__TASK DATA__.
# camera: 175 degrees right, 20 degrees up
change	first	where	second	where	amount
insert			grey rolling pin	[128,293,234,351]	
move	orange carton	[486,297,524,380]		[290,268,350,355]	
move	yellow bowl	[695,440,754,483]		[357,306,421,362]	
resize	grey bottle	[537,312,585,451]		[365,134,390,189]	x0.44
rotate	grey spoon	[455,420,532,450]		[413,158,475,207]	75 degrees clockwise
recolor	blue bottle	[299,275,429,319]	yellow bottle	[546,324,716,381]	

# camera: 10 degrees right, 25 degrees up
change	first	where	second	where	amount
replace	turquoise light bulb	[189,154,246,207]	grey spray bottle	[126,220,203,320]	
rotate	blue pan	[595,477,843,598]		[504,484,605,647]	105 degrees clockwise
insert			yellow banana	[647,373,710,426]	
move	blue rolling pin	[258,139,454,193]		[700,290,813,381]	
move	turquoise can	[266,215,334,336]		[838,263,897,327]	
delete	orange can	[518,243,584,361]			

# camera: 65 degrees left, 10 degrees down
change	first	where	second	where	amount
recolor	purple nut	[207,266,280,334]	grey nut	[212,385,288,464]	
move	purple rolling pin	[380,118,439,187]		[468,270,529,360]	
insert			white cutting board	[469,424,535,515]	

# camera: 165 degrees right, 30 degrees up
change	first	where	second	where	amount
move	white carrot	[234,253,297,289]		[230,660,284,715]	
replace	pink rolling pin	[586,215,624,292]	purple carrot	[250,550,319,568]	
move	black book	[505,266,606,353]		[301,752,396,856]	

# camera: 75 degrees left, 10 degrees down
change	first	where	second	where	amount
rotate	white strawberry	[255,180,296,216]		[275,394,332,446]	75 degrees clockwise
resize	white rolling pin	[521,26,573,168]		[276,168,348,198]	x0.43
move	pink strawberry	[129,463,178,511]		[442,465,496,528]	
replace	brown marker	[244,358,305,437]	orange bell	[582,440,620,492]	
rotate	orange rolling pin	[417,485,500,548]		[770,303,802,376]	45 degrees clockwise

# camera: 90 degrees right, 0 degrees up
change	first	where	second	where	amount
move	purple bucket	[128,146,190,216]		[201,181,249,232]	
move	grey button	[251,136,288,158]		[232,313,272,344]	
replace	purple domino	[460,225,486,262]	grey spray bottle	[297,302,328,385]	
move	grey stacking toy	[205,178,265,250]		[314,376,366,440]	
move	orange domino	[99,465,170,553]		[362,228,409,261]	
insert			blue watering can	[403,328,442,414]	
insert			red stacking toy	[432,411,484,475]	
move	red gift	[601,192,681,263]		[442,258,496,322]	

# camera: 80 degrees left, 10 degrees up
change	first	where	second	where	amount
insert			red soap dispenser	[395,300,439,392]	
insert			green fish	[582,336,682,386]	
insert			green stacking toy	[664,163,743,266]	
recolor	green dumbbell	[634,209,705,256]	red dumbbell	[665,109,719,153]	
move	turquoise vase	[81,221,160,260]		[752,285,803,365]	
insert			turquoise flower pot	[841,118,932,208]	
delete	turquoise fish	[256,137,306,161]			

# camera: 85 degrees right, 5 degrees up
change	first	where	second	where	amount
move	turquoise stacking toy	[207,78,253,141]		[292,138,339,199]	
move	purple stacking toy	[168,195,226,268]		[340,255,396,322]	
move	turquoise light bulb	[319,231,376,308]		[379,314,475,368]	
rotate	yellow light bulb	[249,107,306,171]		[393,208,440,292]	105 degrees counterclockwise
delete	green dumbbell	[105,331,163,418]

__WHAT YOU HAVE TO DO__.
Could the data above be returned exactly as it stands?

__WRITTEN SOLUTION__.
# camera: 175 degrees right, 20 degrees up
change	first	where	second	where	amount
insert			grey rolling pin	[128,293,234,351]	
move	orange carton	[486,297,524,380]		[290,268,350,355]	
move	yellow bowl	[695,440,754,483]		[357,306,421,362]	
resize	grey bottle	[537,312,585,451]		[365,134,390,189]	x0.44
rotate	grey spoon	[455,420,532,450]		[413,158,475,207]	75 degrees clockwise
recolor	blue bottle	[299,275,429,319]	yellow bottle	[546,324,716,381]	

# camera: 10 degrees right, 25 degrees up
change	first	where	second	where	amount
replace	turquoise light bulb	[189,154,246,207]	grey spray bottle	[126,220,203,320]	
rotate	blue pan	[595,477,843,598]		[504,484,605,647]	105 degrees clockwise
insert			yellow banana	[647,373,710,426]	
move	blue rolling pin	[258,139,454,193]		[700,290,813,381]	
move	turquoise can	[266,215,334,336]		[838,263,897,327]	
delete	orange can	[518,243,584,361]			

# camera: 65 degrees left, 10 degrees down
change	first	where	second	where	amount
recolor	purple nut	[207,266,280,334]	grey nut	[212,385,288,464]	
move	purple rolling pin	[380,118,439,187]		[468,270,529,360]	
insert			white cutting board	[469,424,535,515]	

# camera: 165 degrees right, 30 degrees up
change	first	where	second	where	amount
move	white carrot	[234,253,297,289]		[230,660,284,715]	
replace	pink rolling pin	[586,215,624,292]	purple carrot	[250,550,319,568]	
move	black book	[505,266,606,353]		[301,752,396,856]	

# camera: 75 degrees left, 10 degrees down
change	first	where	second	where	amount
rotate	white strawberry	[255,180,296,216]		[275,394,332,446]	75 degrees clockwise
resize	white rolling pin	[521,26,573,168]		[276,168,348,198]	x0.43
move	pink strawberry	[129,463,178,511]		[442,465,496,528]	
replace	brown marker	[244,358,305,437]	orange bell	[582,440,620,492]	
rotate	orange rolling pin	[417,485,500,548]		[770,303,802,376]	45 degrees clockwise

# camera: 90 degrees right, 0 degrees up
change	first	where	second	where	amount
move	purple bucket	[128,146,190,216]		[201,181,249,232]	
move	grey button	[251,136,288,158]		[232,313,272,344]	
replace	purple domino	[460,225,486,262]	grey spray bottle	[297,302,328,385]	
move	grey stacking toy	[205,178,265,250]		[314,376,366,440]	
move	orange domino	[99,465,170,553]		[362,228,409,261]	
insert			blue watering can	[403,328,442,414]	
insert			red stacking toy	[432,411,484,475]	
move	red gift	[601,192,681,263]		[442,258,496,322]	

# camera: 80 degrees left, 10 degrees up
change	first	where	second	where	amount
insert			red soap dispenser	[395,300,439,392]	
insert			green fish	[582,336,682,386]	
insert			green stacking toy	[664,163,743,266]	
recolor	green dumbbell	[634,209,705,256]	red dumbbell	[665,109,719,153]	
move	turquoise vase	[81,221,160,260]		[752,285,803,365]	
insert			turquoise flower pot	[841,118,932,208]	
delete	turquoise fish	[256,137,306,161]			

# camera: 85 degrees right, 5 degrees up
change	first	where	second	where	amount
move	turquoise stacking toy	[207,78,253,141]		[292,138,339,199]	
move	purple stacking toy	[168,195,226,268]		[340,255,396,322]	
move	turquoise light bulb	[319,231,376,308]		[379,314,475,368]	
rotate	yellow light bulb	[249,107,306,171]		[393,208,440,292]	105 degrees counterclockwise
delete	green dumbbell	[105,331,163,418]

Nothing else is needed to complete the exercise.